--- START ---
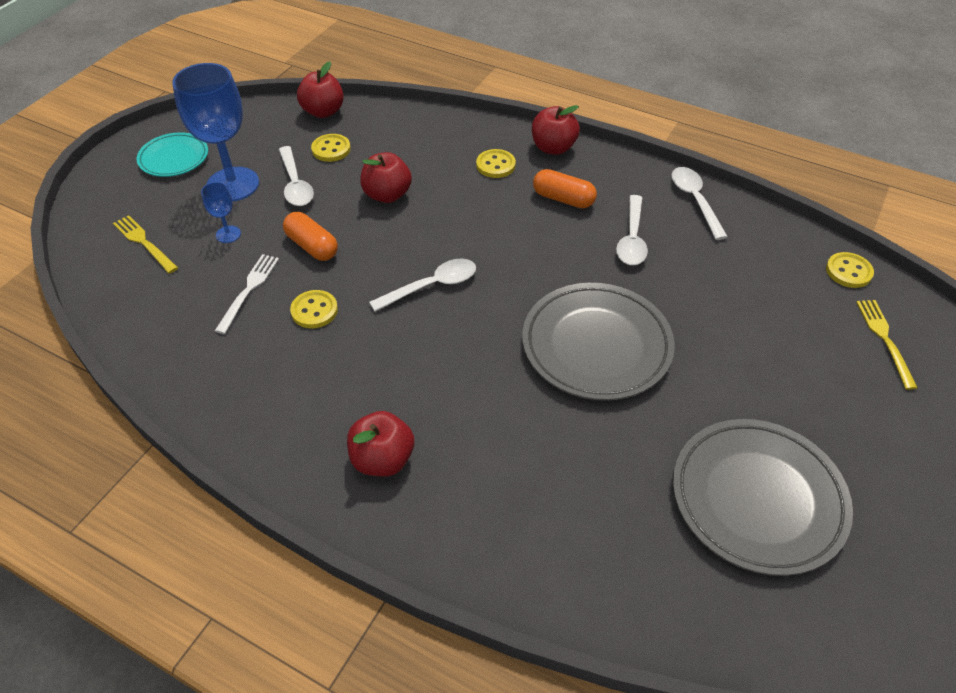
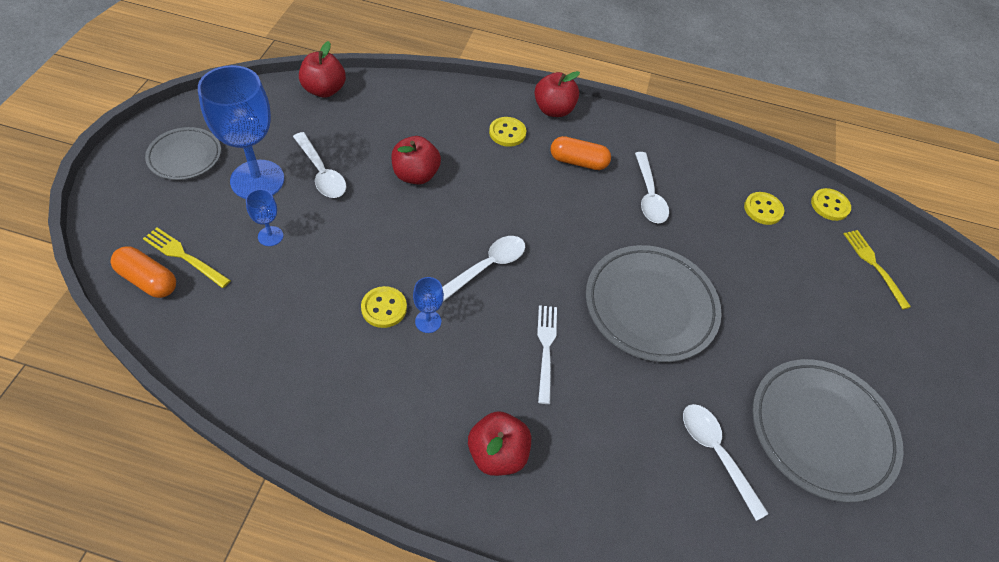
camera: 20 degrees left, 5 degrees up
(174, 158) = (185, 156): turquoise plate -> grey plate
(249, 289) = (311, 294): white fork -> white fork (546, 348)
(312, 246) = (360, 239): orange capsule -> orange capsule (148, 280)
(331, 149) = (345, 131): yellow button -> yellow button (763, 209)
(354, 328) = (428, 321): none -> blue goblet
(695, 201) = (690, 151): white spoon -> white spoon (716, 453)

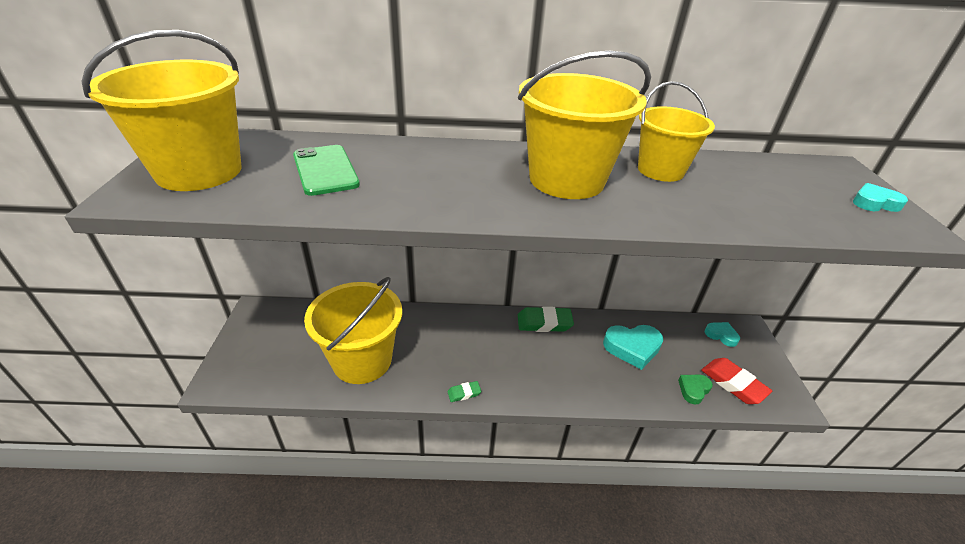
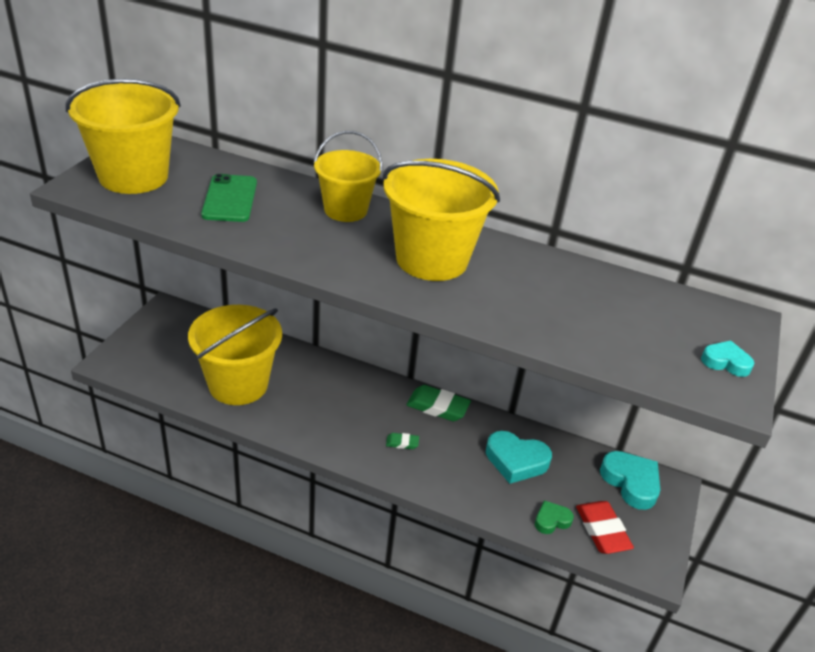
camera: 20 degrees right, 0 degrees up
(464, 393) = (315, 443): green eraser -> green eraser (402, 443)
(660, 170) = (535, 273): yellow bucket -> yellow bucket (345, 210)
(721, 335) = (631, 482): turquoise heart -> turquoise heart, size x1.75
--- END ---
(Activity) In the printed copy, the material above must appear unchanged and without its pictures.

(Result of this exercise)
camera: 20 degrees left, 5 degrees up
(174, 158) = (185, 156): turquoise plate -> grey plate
(249, 289) = (311, 294): white fork -> white fork (546, 348)
(312, 246) = (360, 239): orange capsule -> orange capsule (148, 280)
(331, 149) = (345, 131): yellow button -> yellow button (763, 209)
(354, 328) = (428, 321): none -> blue goblet
(695, 201) = (690, 151): white spoon -> white spoon (716, 453)

camera: 20 degrees right, 0 degrees up
(464, 393) = (315, 443): green eraser -> green eraser (402, 443)
(660, 170) = (535, 273): yellow bucket -> yellow bucket (345, 210)
(721, 335) = (631, 482): turquoise heart -> turquoise heart, size x1.75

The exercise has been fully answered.